— Begin Given entries —
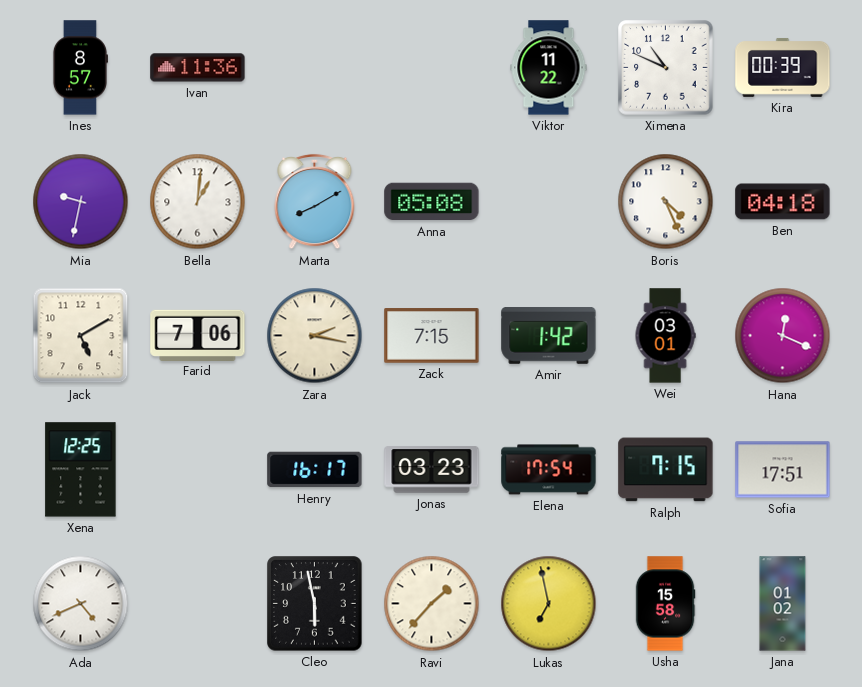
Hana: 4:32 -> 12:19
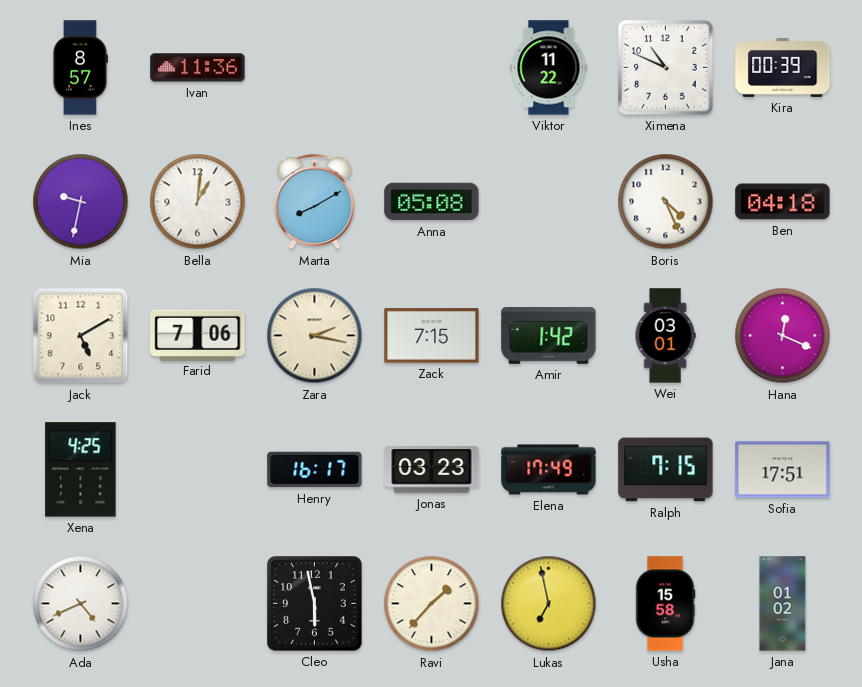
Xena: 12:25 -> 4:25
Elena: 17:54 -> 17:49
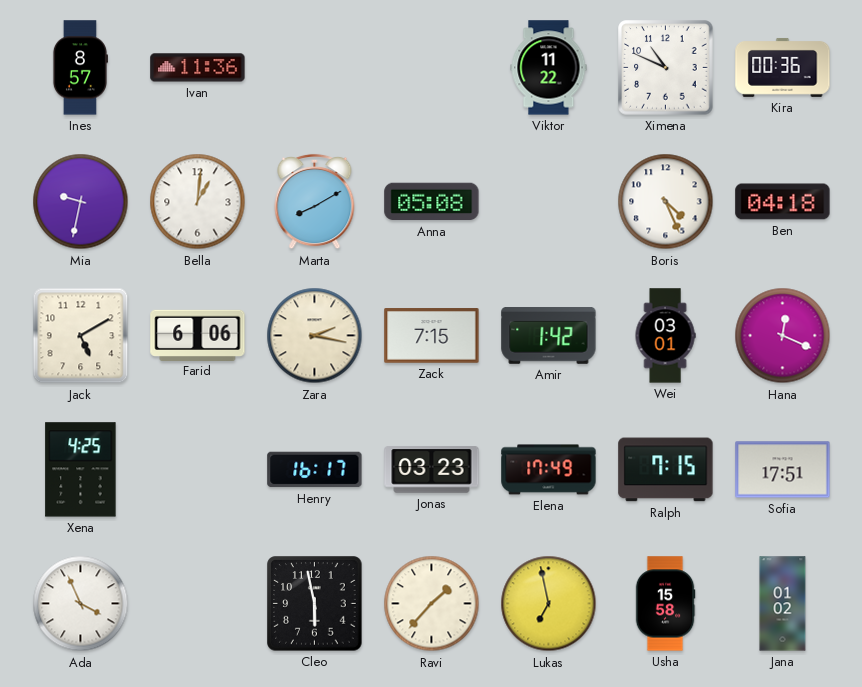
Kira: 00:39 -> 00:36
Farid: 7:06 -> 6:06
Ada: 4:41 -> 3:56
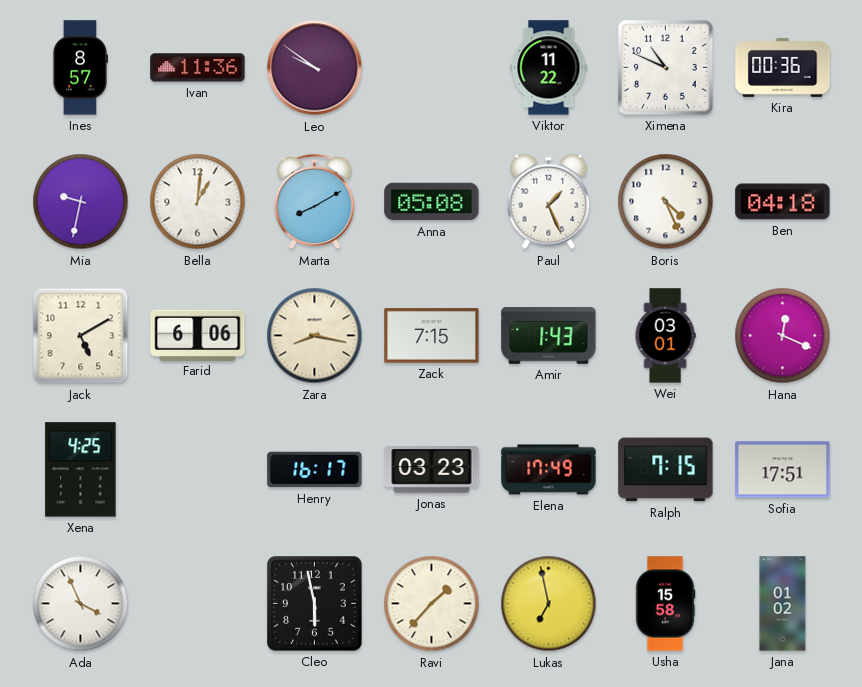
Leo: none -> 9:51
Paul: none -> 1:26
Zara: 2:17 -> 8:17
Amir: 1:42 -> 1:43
— End Given entries —
Problem - Arrange the lines of the records as a numbered list, starting at the line that contains "Leo: none -> 9:51" and ending at the last line of the records, with both included and any blank lines left out.

Solution to the problem -
1. Leo: none -> 9:51
2. Paul: none -> 1:26
3. Zara: 2:17 -> 8:17
4. Amir: 1:42 -> 1:43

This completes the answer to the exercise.